▶ _Task requirements_: Filter out all lines without the word "none" from the data below, please, and copy the rest.

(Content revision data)
• • •
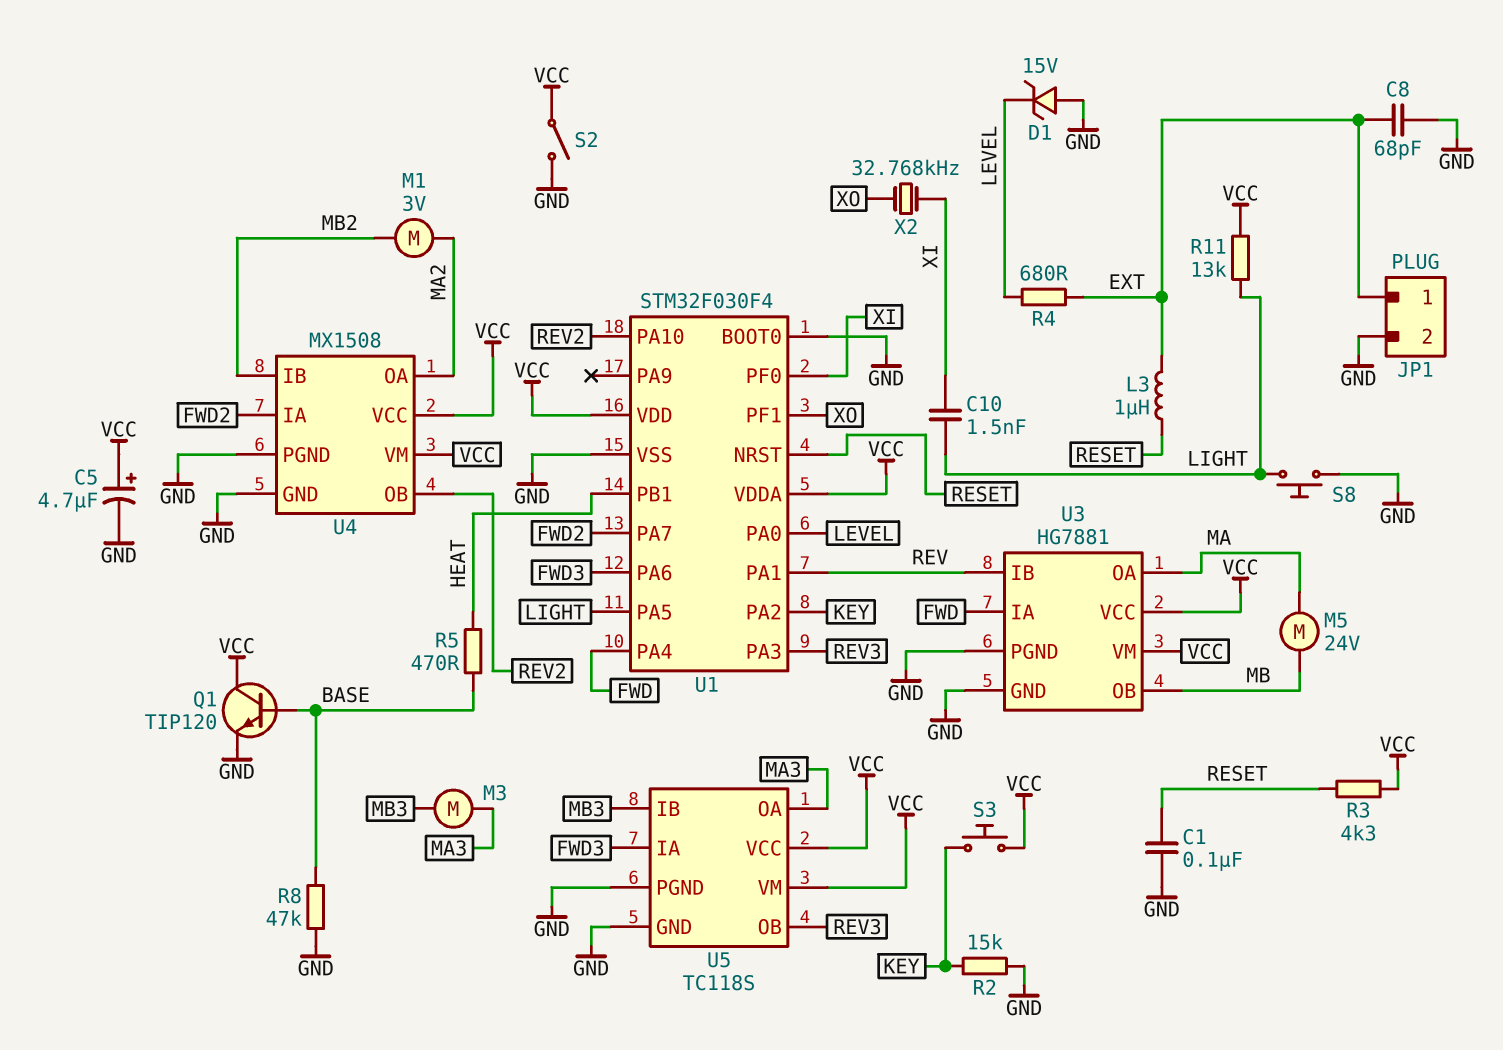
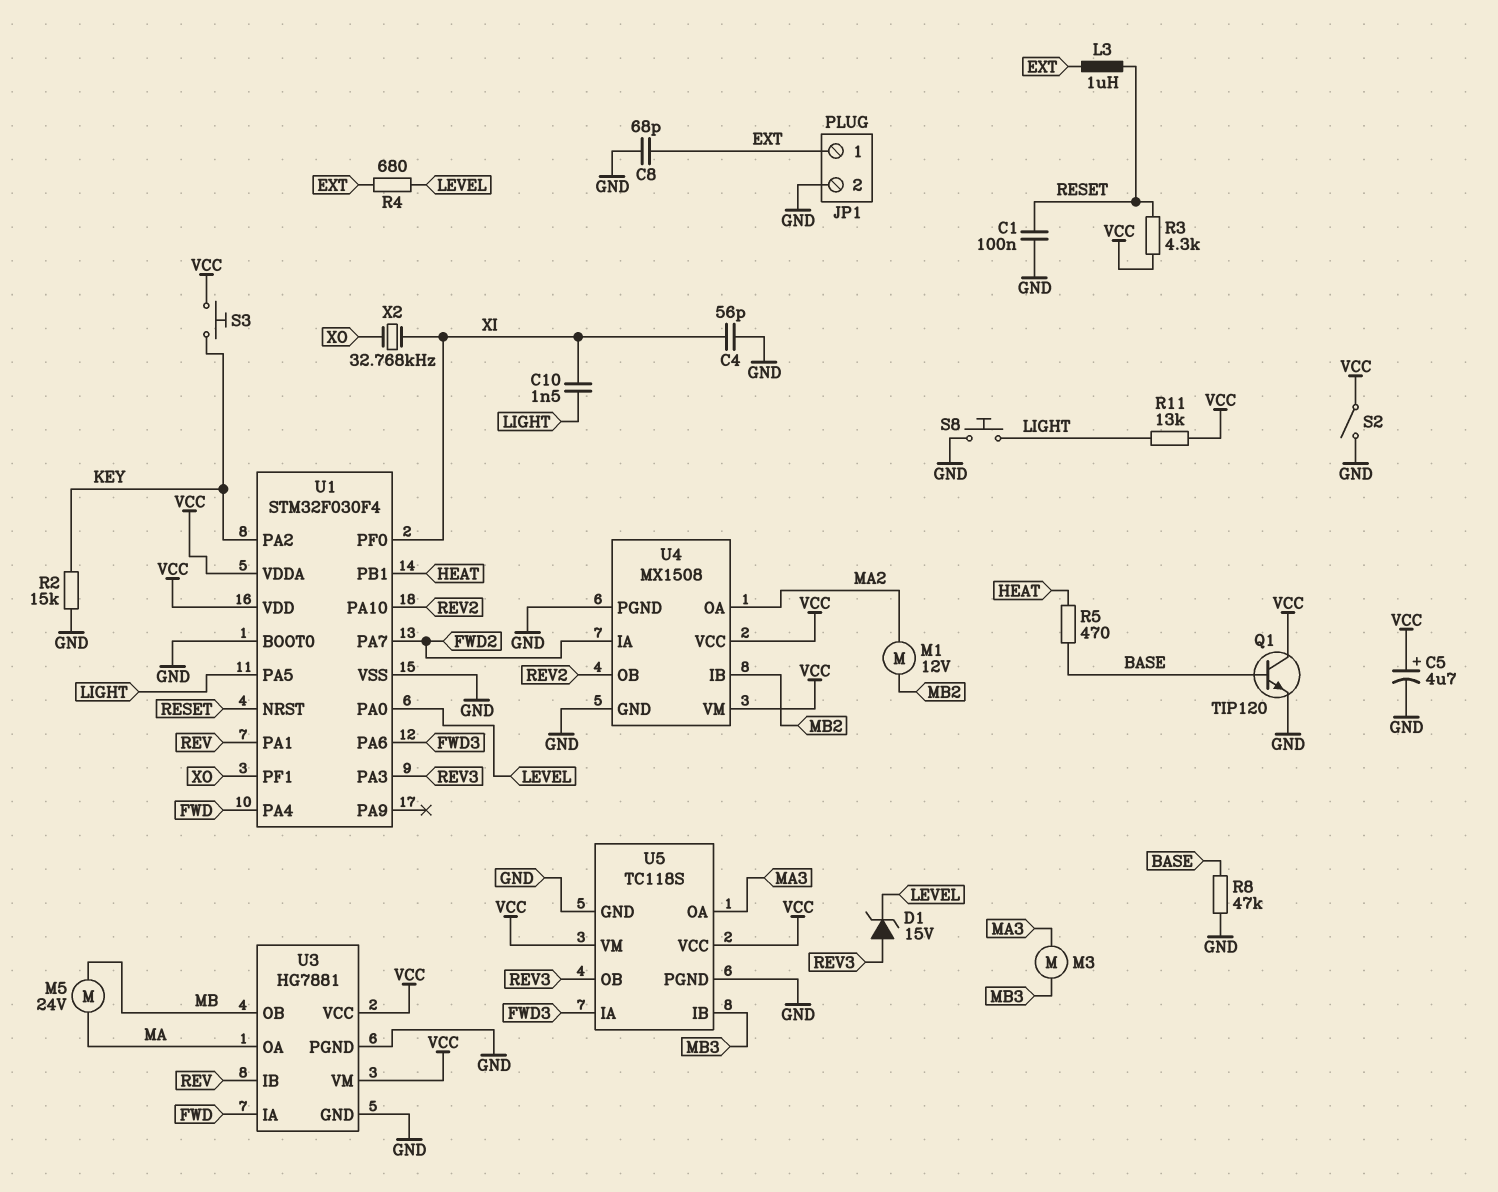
C4: none -> 56pF (GND, XI)
D1: zener 15V (A GND, K LEVEL) -> zener 15V (A REV3, K LEVEL)
M1: motor 3V (MA2, MB2) -> motor 12V (MA2, MB2)

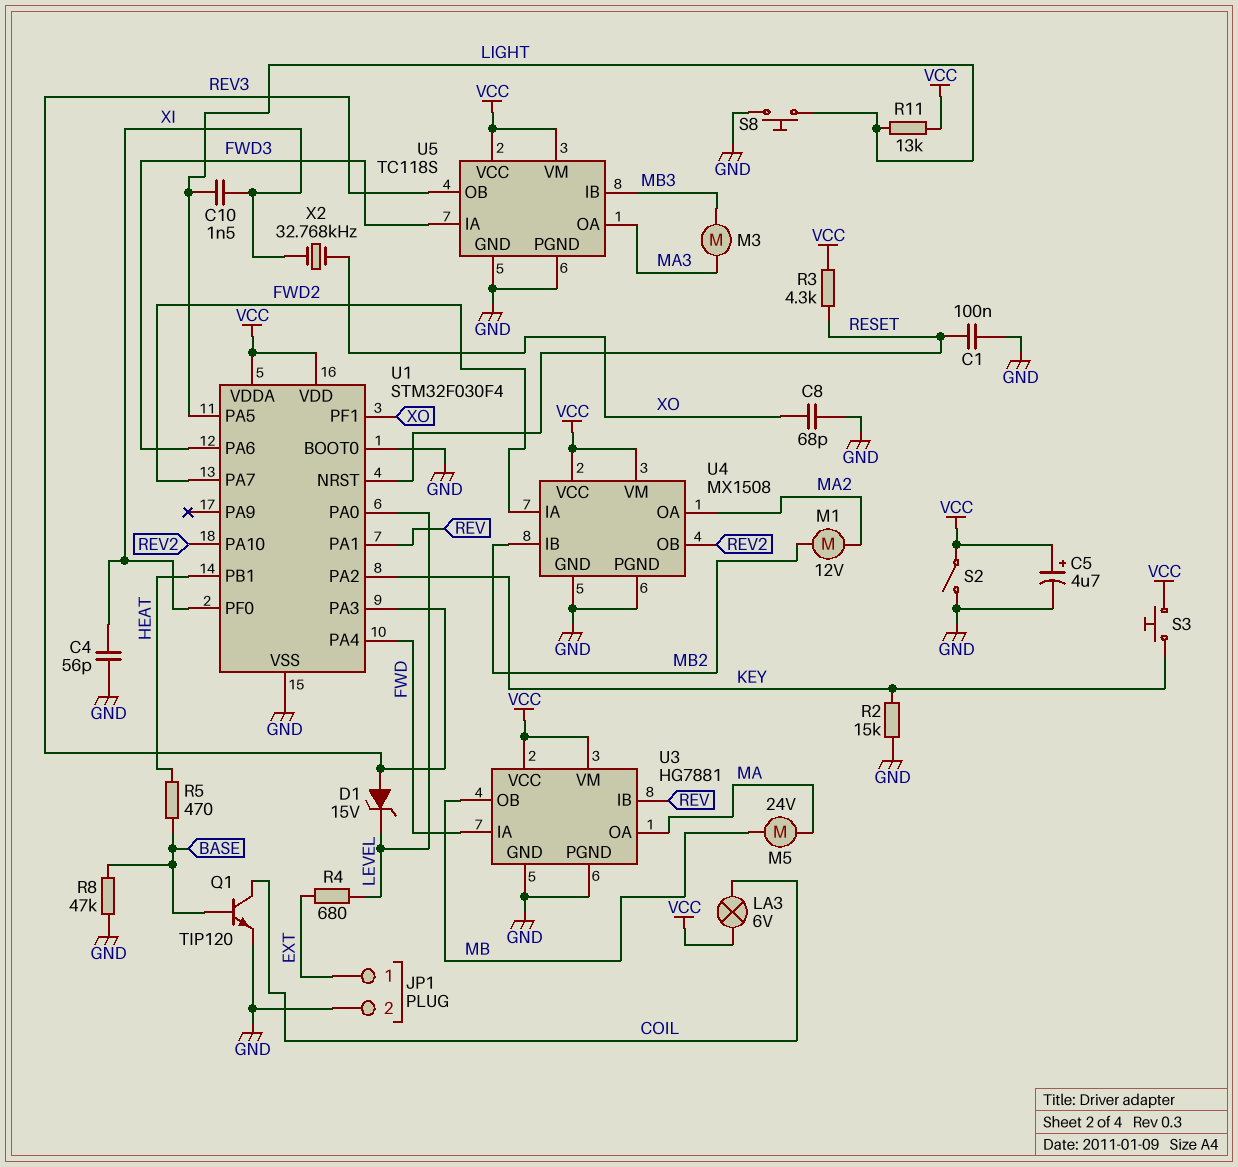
C8: 68pF (EXT, GND) -> 68pF (GND, XO)
L3: 1uH (EXT, RESET) -> none
LA3: none -> lamp 6V (COIL, VCC)
Q1: NPN TIP120 (B BASE, C VCC, E GND) -> NPN TIP120 (B BASE, C COIL, E GND)

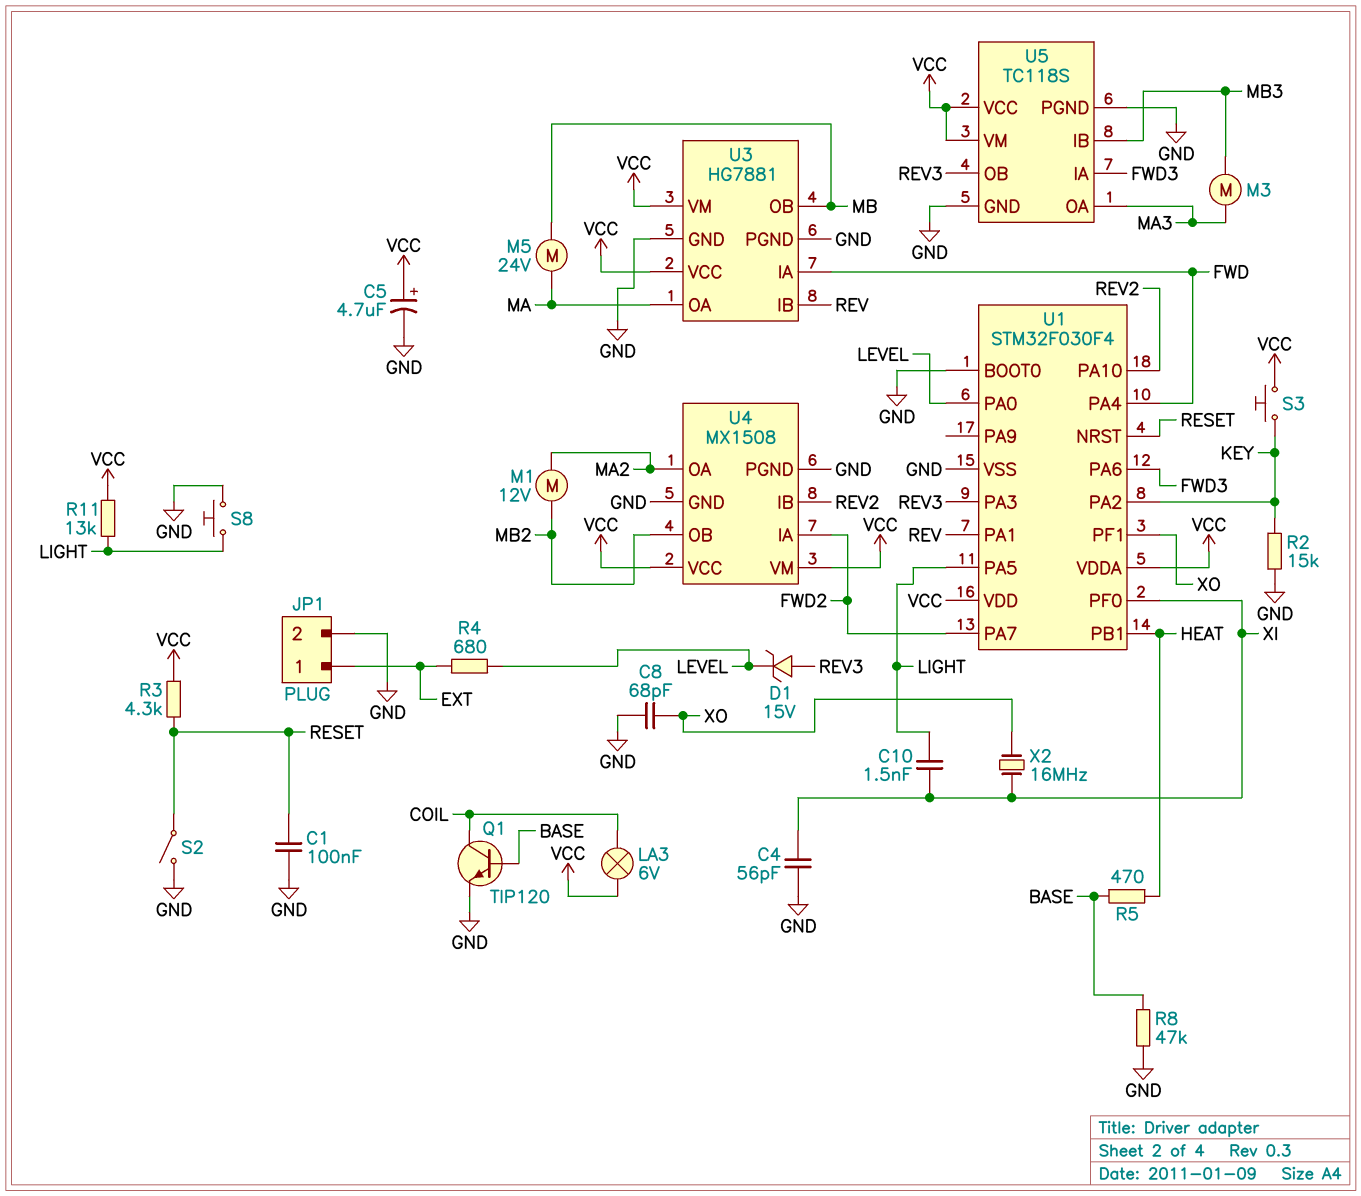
S2: switch (GND, VCC) -> switch (GND, RESET)
U4 pin IB: MB2 -> REV2
U4 pin OB: REV2 -> MB2
X2: 32.768kHz (XI, XO) -> 16MHz (XI, XO)

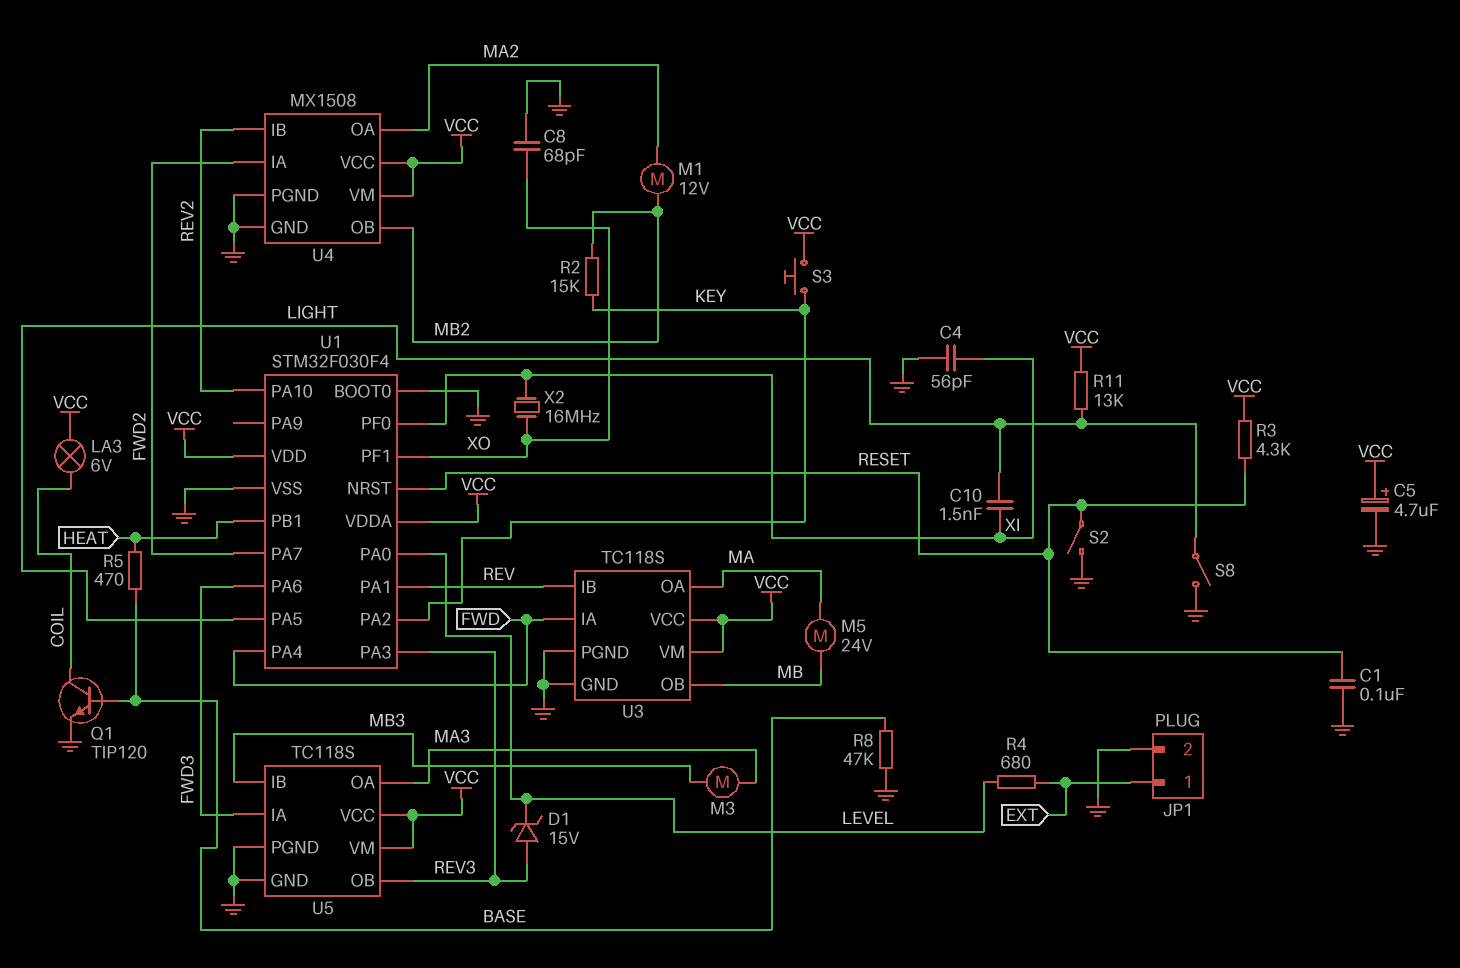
R2: 15k (GND, KEY) -> 15k (KEY, MB2)
S8: button (GND, LIGHT) -> switch (GND, LIGHT)
U3: HG7881 -> TC118S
• • •
▶ _Response_:
C4: none -> 56pF (GND, XI)
L3: 1uH (EXT, RESET) -> none
LA3: none -> lamp 6V (COIL, VCC)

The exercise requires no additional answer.